> **Information provided**:
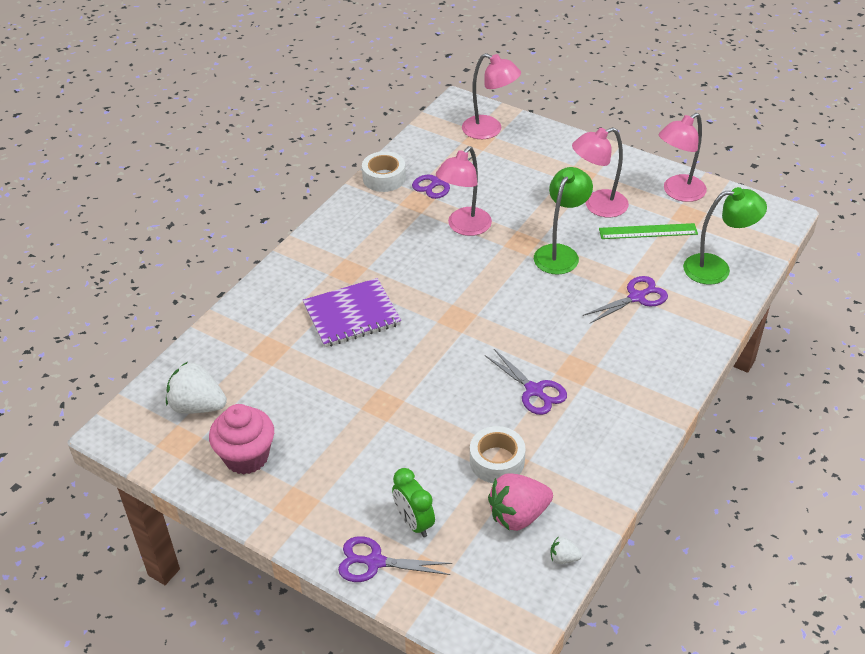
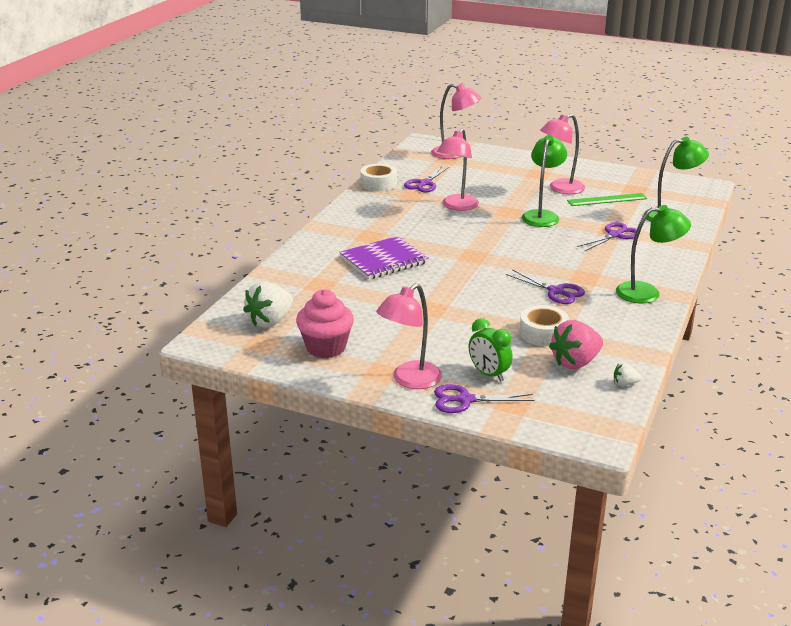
camera: 10 degrees left, 15 degrees down
(197, 406) = (270, 321): white strawberry -> white strawberry turned 60 degrees counterclockwise
(641, 405) = (647, 293): none -> green lamp
(678, 192) = (620, 178): pink lamp -> pink lamp (409, 380)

> **Task prompt**: Every line above should be printed again word for word, without its pictures.

> **Exercise solution**:
camera: 10 degrees left, 15 degrees down
(197, 406) = (270, 321): white strawberry -> white strawberry turned 60 degrees counterclockwise
(641, 405) = (647, 293): none -> green lamp
(678, 192) = (620, 178): pink lamp -> pink lamp (409, 380)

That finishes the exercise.